(Structured diff data)
#####

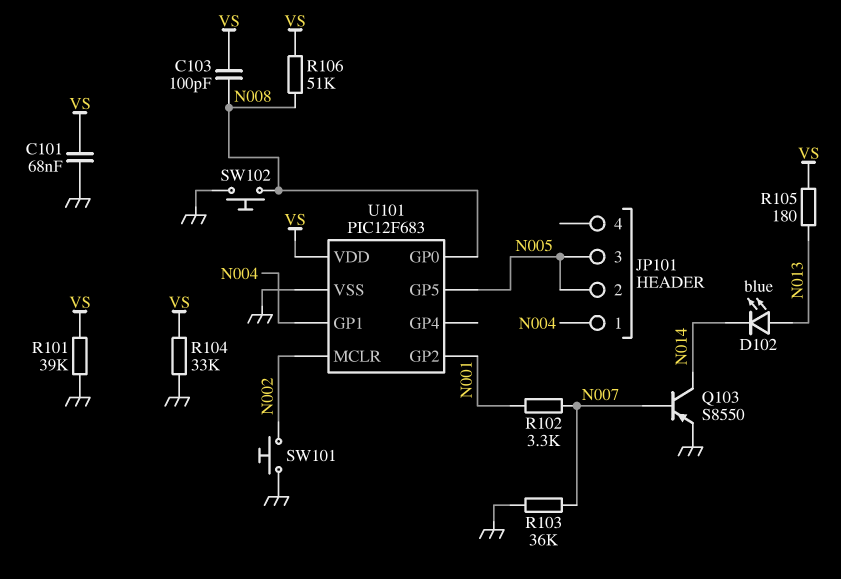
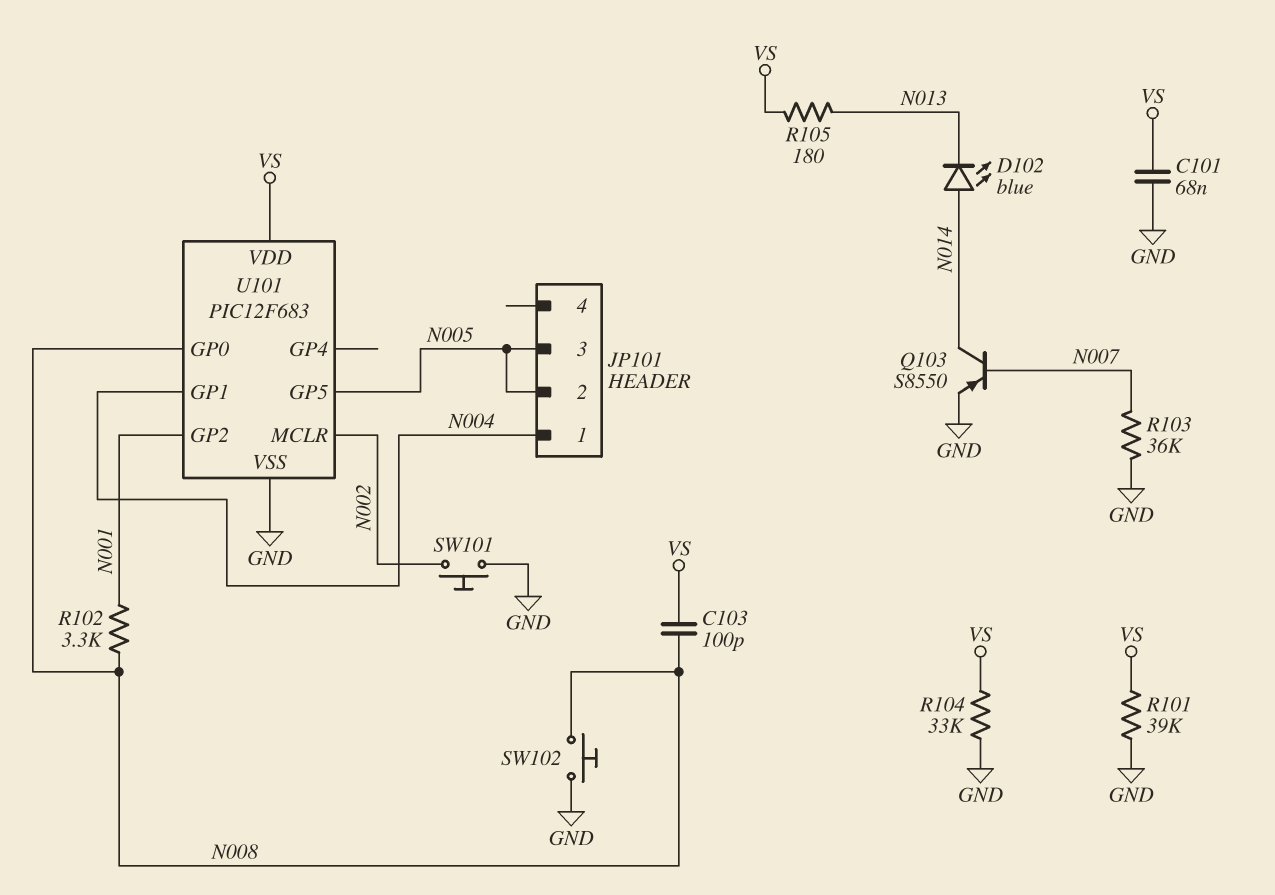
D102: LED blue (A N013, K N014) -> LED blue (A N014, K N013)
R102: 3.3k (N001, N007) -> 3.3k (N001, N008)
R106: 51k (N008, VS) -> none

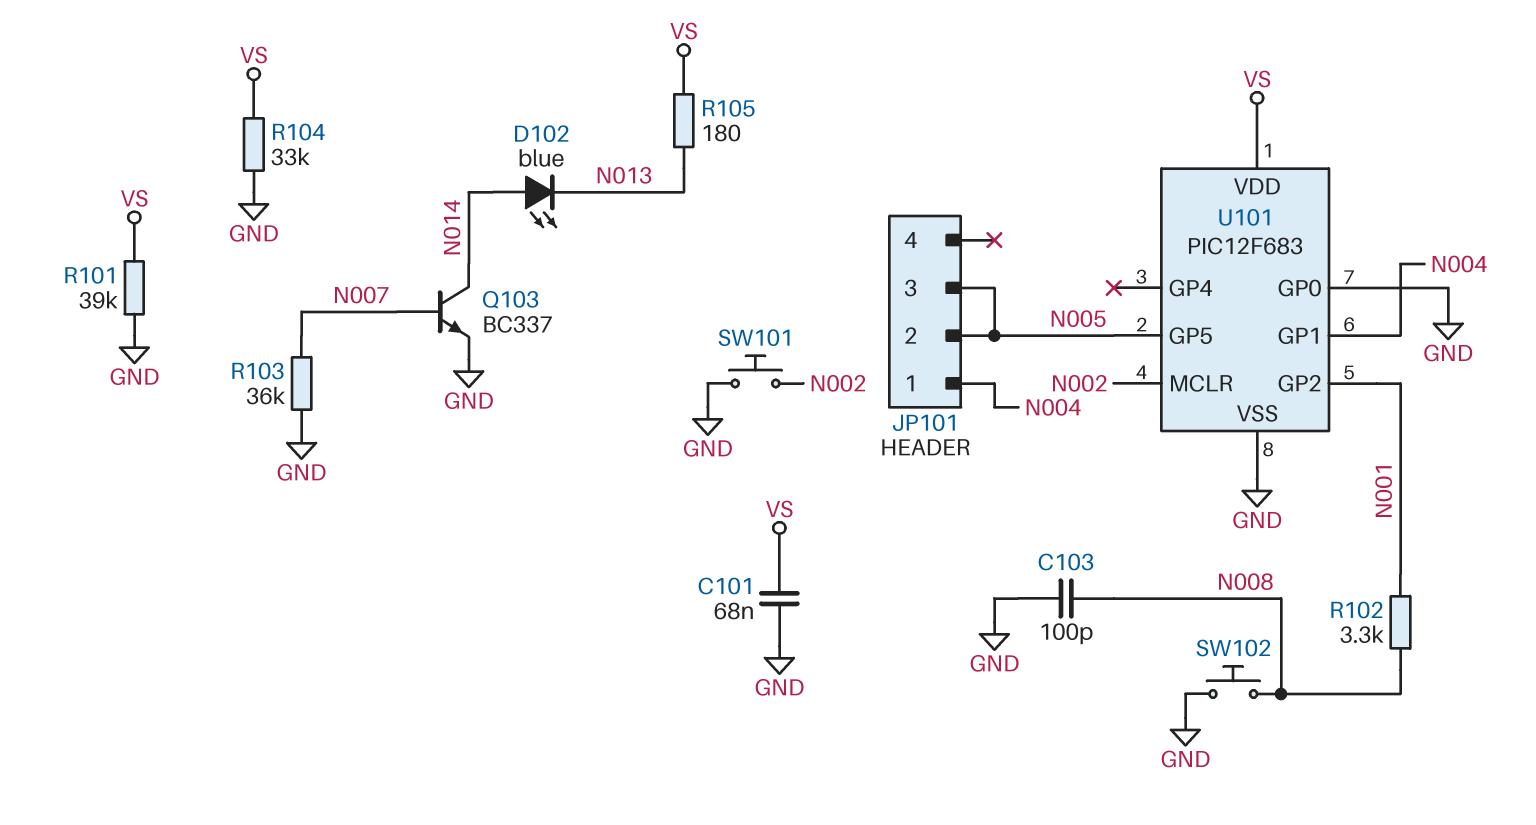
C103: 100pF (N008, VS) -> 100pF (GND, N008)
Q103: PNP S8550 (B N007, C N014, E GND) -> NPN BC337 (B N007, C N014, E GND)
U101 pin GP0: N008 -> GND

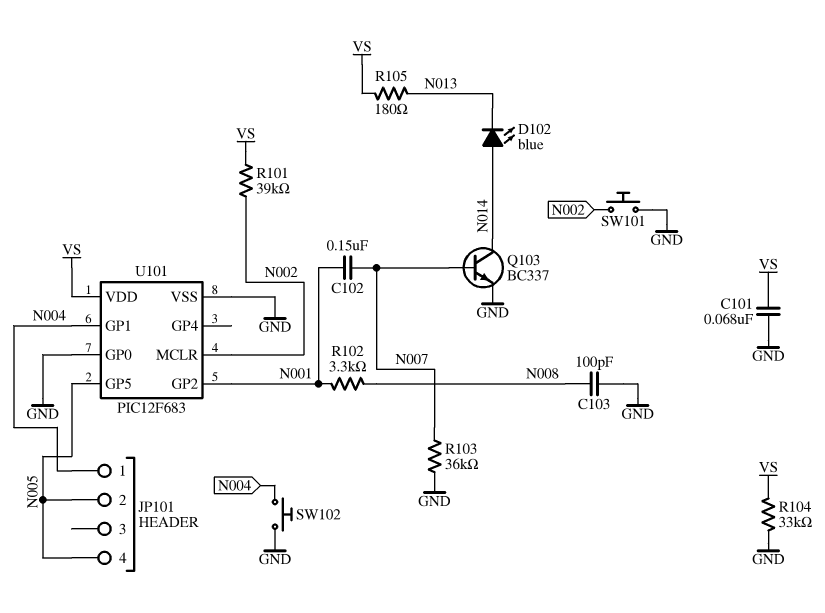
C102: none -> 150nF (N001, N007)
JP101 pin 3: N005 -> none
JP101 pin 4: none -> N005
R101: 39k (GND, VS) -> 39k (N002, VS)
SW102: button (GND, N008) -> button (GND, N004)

#####

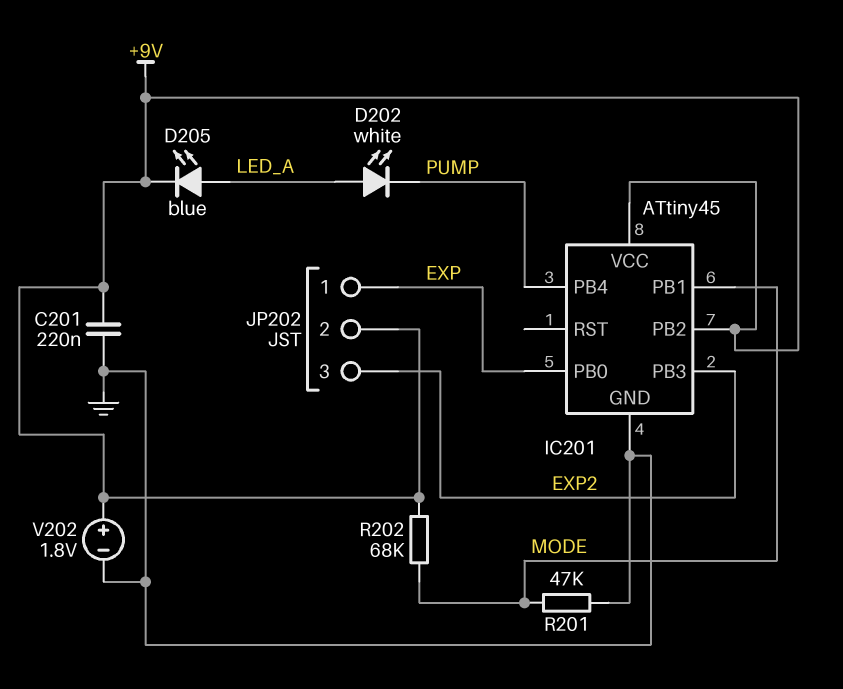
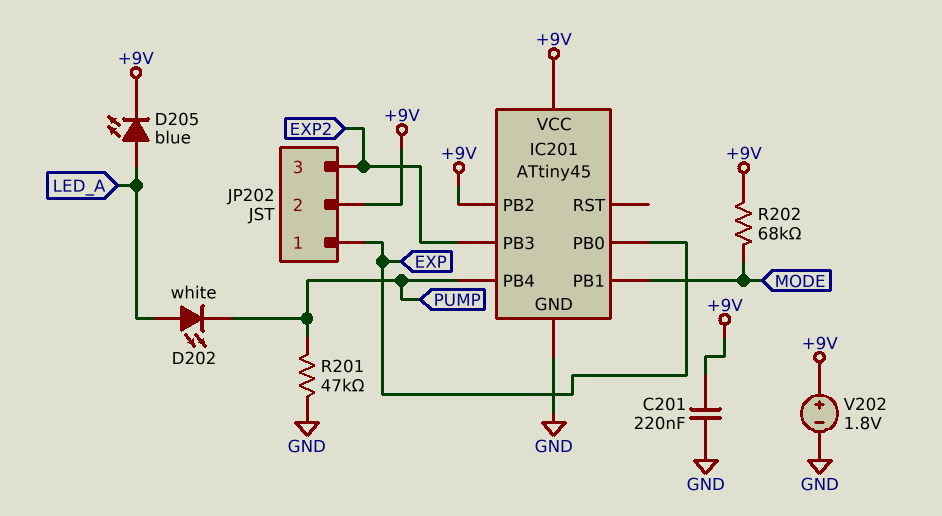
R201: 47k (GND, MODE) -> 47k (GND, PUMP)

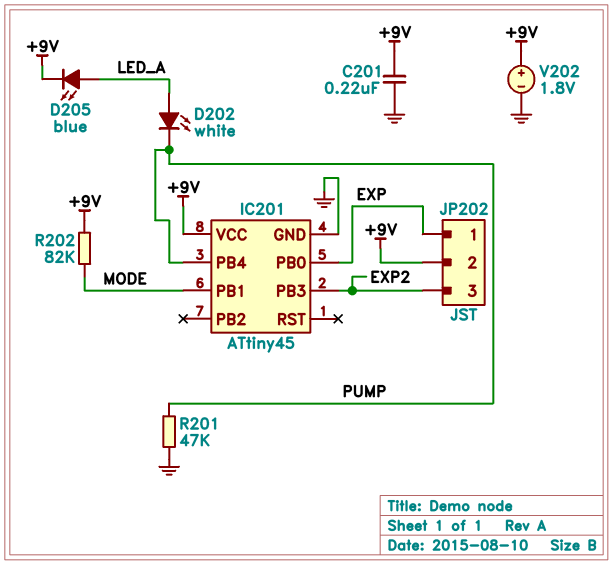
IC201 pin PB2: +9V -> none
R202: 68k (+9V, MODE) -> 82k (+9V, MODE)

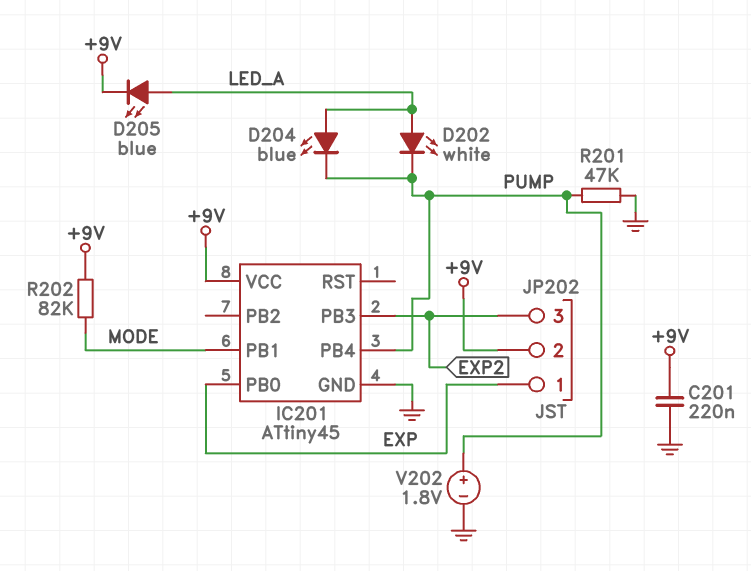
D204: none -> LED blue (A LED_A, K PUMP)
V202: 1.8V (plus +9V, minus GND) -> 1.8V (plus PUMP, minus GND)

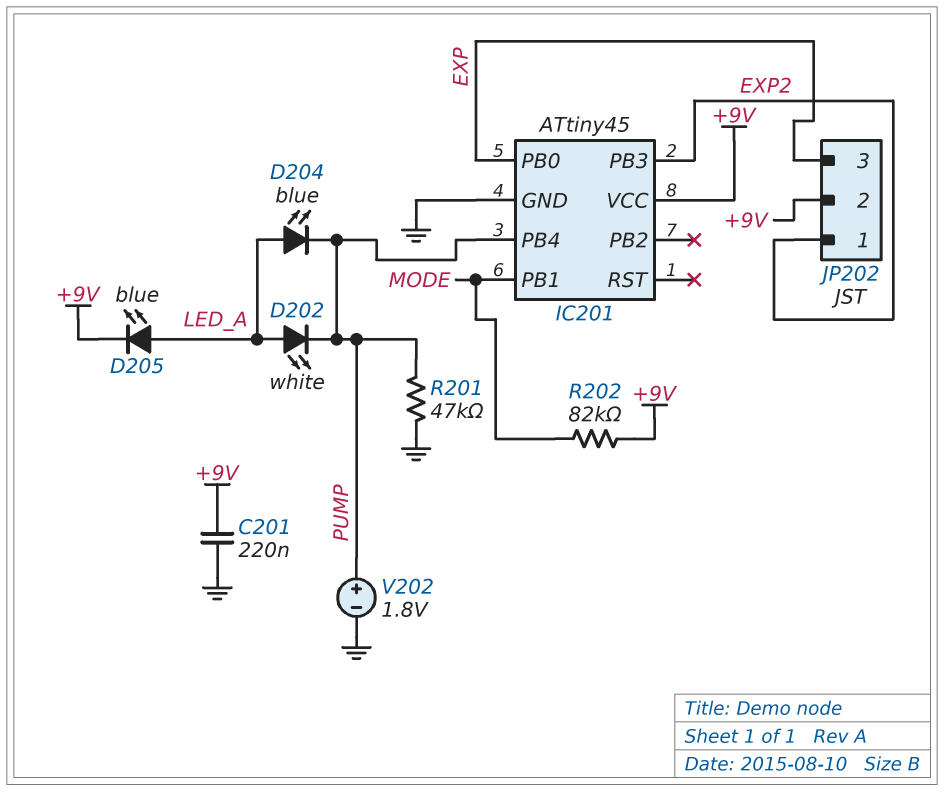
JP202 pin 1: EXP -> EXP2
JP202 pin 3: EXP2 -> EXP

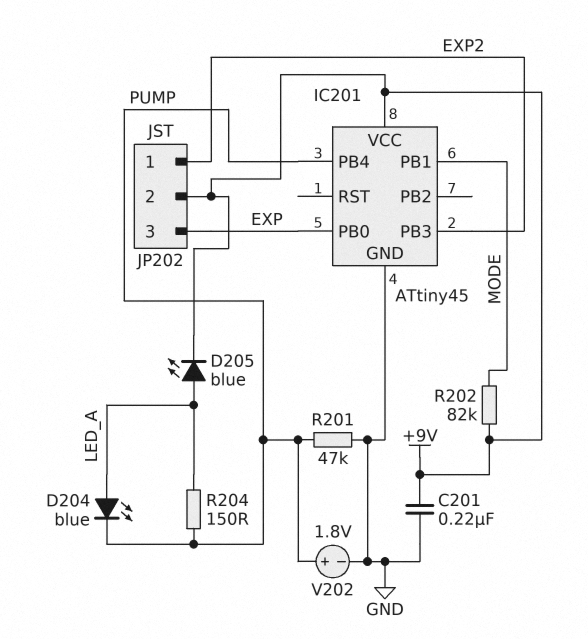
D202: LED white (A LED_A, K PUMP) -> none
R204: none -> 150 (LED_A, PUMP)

#####

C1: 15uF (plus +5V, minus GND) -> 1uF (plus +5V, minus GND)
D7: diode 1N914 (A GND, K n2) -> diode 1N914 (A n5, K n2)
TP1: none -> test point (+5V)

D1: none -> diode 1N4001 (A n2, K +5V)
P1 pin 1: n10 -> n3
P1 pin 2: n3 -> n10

#####

### TASK OBJECTIVE
From the records above, output only the lines starting at the one containing "V202: 1.8V (plus" and ending at the one containing "R204: none -> 150 (LED_A, PUMP)", word for word. Pictures stay out.

### TASK OUTPUT
V202: 1.8V (plus +9V, minus GND) -> 1.8V (plus PUMP, minus GND)

JP202 pin 1: EXP -> EXP2
JP202 pin 3: EXP2 -> EXP

D202: LED white (A LED_A, K PUMP) -> none
R204: none -> 150 (LED_A, PUMP)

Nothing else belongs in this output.